» Your task: Find the line with "shelving: (456, 245) -> (41, 201), moved" in the data below. Repeat it and every line after it exactly, but not the pictures.

» Exercise material:
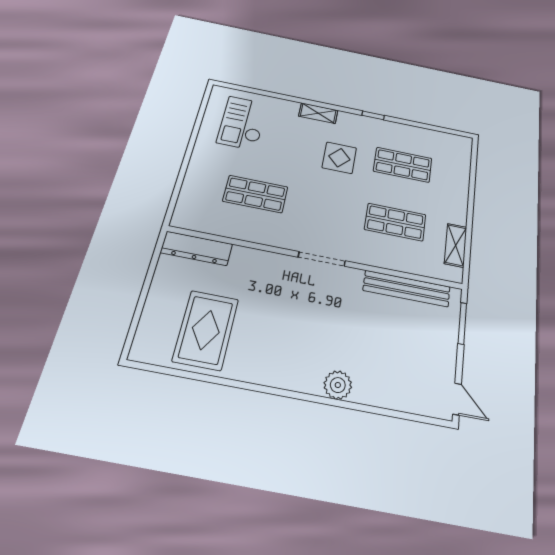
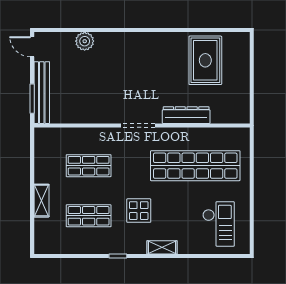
shop shelf: (255, 194) -> (195, 166), width x2.00, depth x1.36
shelving: (456, 245) -> (41, 201), moved
dresser: (197, 248) -> (186, 115), moved
bench: (407, 289) -> (42, 93), moved, turned 90
plant: (338, 385) -> (85, 41), moved

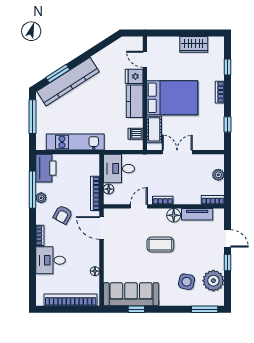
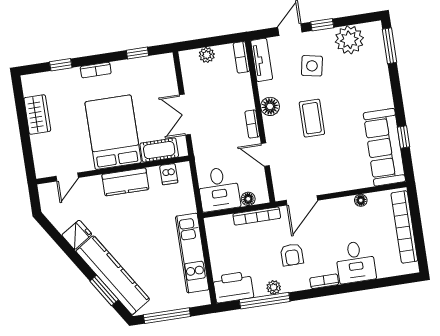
fridge: (134, 76) -> (77, 235), moved, turned -123
tv unit: (197, 214) -> (262, 60), moved
armchair: (63, 215) -> (292, 255), turned 61
side table: (187, 282) -> (312, 66), moved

» Written response:
shelving: (456, 245) -> (41, 201), moved
dresser: (197, 248) -> (186, 115), moved
bench: (407, 289) -> (42, 93), moved, turned 90
plant: (338, 385) -> (85, 41), moved

fridge: (134, 76) -> (77, 235), moved, turned -123
tv unit: (197, 214) -> (262, 60), moved
armchair: (63, 215) -> (292, 255), turned 61
side table: (187, 282) -> (312, 66), moved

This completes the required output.